EXTRACTED ENTRIES —
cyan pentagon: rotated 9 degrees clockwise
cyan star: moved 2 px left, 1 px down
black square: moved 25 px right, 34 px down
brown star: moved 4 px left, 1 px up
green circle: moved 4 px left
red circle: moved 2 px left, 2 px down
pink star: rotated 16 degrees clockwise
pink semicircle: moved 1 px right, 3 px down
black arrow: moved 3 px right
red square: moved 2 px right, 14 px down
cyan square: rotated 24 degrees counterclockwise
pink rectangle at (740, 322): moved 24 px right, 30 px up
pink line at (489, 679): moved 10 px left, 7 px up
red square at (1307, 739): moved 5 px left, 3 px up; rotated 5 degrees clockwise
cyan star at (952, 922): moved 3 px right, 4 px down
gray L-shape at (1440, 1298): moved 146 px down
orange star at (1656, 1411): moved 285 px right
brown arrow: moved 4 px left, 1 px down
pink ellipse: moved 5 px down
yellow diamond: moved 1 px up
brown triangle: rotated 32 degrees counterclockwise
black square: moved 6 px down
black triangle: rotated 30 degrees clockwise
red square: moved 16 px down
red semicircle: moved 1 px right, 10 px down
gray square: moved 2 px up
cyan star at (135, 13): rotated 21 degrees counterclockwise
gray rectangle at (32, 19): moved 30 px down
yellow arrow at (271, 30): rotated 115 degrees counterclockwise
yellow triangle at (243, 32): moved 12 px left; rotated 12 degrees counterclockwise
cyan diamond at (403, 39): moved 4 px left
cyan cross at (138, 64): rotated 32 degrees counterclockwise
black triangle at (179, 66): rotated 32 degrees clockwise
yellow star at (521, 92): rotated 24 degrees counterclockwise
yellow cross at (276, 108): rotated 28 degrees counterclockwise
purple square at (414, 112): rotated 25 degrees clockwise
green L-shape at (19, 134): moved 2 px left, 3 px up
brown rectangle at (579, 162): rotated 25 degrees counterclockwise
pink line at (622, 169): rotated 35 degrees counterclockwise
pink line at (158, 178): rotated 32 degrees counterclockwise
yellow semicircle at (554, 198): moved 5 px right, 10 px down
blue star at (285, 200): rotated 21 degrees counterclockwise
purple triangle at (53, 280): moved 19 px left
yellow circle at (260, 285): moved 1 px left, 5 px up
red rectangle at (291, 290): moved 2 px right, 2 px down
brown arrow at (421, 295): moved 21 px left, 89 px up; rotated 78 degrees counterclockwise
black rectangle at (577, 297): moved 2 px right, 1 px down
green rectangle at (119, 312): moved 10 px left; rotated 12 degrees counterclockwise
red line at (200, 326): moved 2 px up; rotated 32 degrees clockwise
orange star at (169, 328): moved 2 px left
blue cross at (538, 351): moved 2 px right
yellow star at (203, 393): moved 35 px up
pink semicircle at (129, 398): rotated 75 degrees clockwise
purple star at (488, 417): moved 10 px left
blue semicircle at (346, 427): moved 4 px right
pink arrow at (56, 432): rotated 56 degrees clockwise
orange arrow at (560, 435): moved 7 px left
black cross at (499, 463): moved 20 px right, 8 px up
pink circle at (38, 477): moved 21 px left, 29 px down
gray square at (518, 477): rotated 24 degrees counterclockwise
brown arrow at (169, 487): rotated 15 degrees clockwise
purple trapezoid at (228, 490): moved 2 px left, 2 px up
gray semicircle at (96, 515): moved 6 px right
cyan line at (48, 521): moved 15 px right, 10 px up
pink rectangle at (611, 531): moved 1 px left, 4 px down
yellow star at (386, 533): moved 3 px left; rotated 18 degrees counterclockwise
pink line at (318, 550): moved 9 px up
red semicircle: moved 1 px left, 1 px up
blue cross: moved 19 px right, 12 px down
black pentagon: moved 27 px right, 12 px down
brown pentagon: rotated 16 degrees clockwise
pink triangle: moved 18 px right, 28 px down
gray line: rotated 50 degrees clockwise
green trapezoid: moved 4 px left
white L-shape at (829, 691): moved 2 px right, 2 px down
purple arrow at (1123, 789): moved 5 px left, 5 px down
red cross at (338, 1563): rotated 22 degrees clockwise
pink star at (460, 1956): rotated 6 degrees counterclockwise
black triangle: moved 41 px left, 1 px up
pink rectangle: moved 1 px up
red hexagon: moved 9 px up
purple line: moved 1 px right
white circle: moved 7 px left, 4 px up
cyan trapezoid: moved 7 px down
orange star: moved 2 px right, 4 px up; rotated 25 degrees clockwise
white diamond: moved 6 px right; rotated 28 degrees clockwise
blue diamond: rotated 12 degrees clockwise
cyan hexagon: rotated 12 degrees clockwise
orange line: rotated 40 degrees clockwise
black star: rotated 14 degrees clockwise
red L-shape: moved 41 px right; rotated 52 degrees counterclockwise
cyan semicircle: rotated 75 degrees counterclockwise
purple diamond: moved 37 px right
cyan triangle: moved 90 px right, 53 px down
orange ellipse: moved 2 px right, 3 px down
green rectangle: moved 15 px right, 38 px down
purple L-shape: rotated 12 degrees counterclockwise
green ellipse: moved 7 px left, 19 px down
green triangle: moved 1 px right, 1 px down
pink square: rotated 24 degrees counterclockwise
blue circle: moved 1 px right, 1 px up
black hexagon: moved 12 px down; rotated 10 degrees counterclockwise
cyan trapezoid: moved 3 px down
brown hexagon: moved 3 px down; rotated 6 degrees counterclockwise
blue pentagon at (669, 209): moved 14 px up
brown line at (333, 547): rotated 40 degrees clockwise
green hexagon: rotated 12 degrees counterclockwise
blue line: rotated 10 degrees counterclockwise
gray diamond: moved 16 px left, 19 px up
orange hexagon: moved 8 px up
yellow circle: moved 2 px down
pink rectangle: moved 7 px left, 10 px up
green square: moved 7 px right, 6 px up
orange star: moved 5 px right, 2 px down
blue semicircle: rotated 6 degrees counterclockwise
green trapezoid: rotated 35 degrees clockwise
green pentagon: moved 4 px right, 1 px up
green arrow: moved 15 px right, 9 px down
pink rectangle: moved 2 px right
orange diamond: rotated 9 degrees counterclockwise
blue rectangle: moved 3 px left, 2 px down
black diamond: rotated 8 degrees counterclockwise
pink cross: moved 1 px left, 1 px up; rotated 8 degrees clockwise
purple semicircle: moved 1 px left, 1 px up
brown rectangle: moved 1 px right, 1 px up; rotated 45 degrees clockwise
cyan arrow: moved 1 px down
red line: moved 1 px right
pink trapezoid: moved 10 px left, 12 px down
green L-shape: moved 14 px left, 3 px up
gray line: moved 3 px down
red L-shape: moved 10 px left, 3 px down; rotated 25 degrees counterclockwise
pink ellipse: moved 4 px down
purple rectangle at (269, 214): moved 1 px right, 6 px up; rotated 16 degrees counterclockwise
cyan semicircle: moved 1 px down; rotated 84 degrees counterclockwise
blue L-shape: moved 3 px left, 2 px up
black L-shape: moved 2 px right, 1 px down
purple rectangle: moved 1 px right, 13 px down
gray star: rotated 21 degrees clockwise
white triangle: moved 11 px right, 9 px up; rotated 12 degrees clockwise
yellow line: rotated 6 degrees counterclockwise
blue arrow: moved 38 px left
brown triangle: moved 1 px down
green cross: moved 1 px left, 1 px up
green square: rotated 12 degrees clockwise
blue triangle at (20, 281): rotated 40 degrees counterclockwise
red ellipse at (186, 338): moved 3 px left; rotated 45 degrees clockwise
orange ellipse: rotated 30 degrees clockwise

ASSIGNED TASK —
Show every line of the material above in which "arrow" is present.

RESPONSE —
black arrow: moved 3 px right
brown arrow: moved 4 px left, 1 px down
yellow arrow at (271, 30): rotated 115 degrees counterclockwise
brown arrow at (421, 295): moved 21 px left, 89 px up; rotated 78 degrees counterclockwise
pink arrow at (56, 432): rotated 56 degrees clockwise
orange arrow at (560, 435): moved 7 px left
brown arrow at (169, 487): rotated 15 degrees clockwise
purple arrow at (1123, 789): moved 5 px left, 5 px down
green arrow: moved 15 px right, 9 px down
cyan arrow: moved 1 px down
blue arrow: moved 38 px left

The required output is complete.